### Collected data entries
◇ ◇ ◇
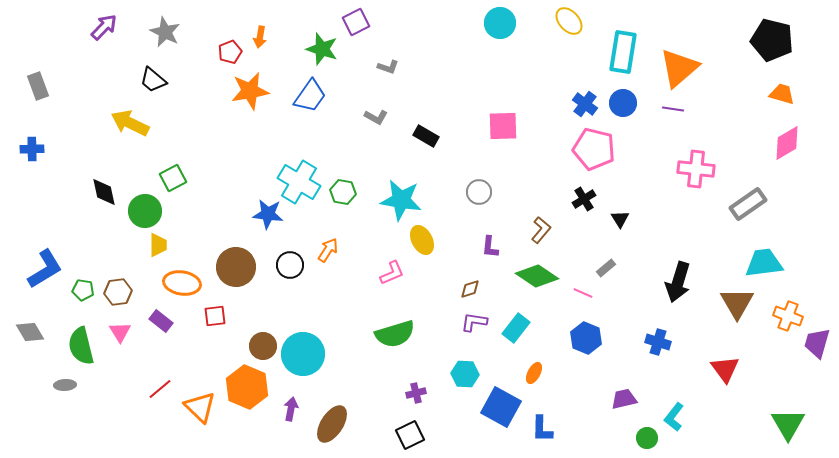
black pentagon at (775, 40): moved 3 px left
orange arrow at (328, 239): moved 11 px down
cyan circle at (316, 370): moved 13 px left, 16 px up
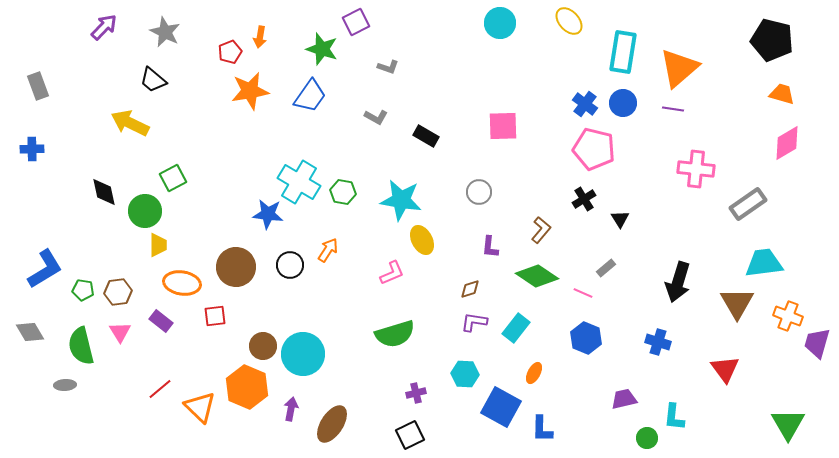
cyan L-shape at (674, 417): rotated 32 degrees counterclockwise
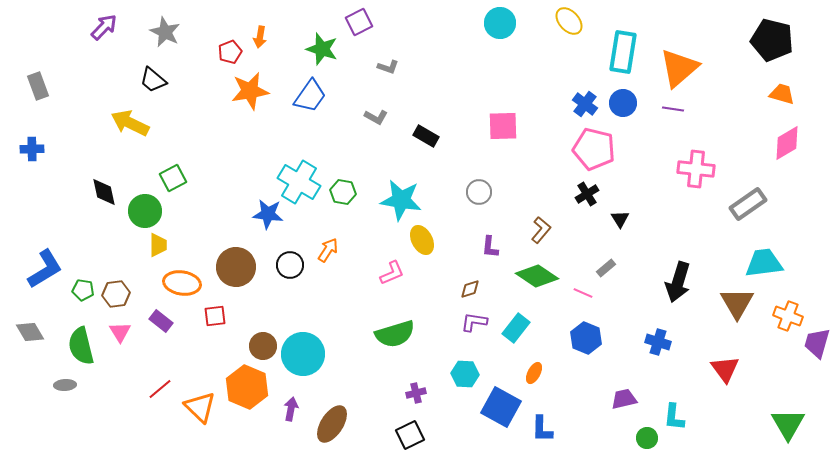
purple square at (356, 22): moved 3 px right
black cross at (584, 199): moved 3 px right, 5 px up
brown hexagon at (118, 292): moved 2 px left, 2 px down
◇ ◇ ◇
### WHAT TO PRODUCE
Retype the lines of the entries above word for word, leaving out the pictures.

### TASK ANSWER
black pentagon at (775, 40): moved 3 px left
orange arrow at (328, 239): moved 11 px down
cyan circle at (316, 370): moved 13 px left, 16 px up
cyan L-shape at (674, 417): rotated 32 degrees counterclockwise
purple square at (356, 22): moved 3 px right
black cross at (584, 199): moved 3 px right, 5 px up
brown hexagon at (118, 292): moved 2 px left, 2 px down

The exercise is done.